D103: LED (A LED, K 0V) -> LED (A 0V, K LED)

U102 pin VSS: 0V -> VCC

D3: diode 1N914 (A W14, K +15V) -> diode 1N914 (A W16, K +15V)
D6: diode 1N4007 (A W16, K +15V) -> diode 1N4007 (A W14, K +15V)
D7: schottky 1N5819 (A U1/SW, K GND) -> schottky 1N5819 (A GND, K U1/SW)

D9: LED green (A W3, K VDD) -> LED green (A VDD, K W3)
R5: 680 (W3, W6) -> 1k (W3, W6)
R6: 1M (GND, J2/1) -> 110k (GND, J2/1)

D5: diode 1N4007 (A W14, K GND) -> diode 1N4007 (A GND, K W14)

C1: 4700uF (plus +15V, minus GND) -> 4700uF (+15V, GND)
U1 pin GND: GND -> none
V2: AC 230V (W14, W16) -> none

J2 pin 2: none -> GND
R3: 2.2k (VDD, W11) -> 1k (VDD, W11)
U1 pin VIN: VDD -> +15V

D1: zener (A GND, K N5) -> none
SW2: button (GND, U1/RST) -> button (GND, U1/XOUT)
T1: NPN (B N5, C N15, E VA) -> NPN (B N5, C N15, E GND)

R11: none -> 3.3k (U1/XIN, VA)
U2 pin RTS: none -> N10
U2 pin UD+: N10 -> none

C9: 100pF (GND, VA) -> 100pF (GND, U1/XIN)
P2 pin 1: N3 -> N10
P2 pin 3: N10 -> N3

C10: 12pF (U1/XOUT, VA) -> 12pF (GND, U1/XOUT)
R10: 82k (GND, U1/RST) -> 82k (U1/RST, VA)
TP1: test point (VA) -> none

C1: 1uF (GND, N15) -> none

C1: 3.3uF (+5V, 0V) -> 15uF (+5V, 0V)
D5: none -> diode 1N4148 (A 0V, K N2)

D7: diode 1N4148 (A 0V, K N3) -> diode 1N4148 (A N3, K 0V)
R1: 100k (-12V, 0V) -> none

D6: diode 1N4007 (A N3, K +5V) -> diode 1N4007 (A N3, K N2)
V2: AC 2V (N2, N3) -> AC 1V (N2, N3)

------------------------------------------------

Your goal
All that belongs in the answer is the lines from the start of the entries above through the line containing "D1: zener (A GND, K N5) -> none", each given exactly.

Solution
D103: LED (A LED, K 0V) -> LED (A 0V, K LED)

U102 pin VSS: 0V -> VCC

D3: diode 1N914 (A W14, K +15V) -> diode 1N914 (A W16, K +15V)
D6: diode 1N4007 (A W16, K +15V) -> diode 1N4007 (A W14, K +15V)
D7: schottky 1N5819 (A U1/SW, K GND) -> schottky 1N5819 (A GND, K U1/SW)

D9: LED green (A W3, K VDD) -> LED green (A VDD, K W3)
R5: 680 (W3, W6) -> 1k (W3, W6)
R6: 1M (GND, J2/1) -> 110k (GND, J2/1)

D5: diode 1N4007 (A W14, K GND) -> diode 1N4007 (A GND, K W14)

C1: 4700uF (plus +15V, minus GND) -> 4700uF (+15V, GND)
U1 pin GND: GND -> none
V2: AC 230V (W14, W16) -> none

J2 pin 2: none -> GND
R3: 2.2k (VDD, W11) -> 1k (VDD, W11)
U1 pin VIN: VDD -> +15V

D1: zener (A GND, K N5) -> none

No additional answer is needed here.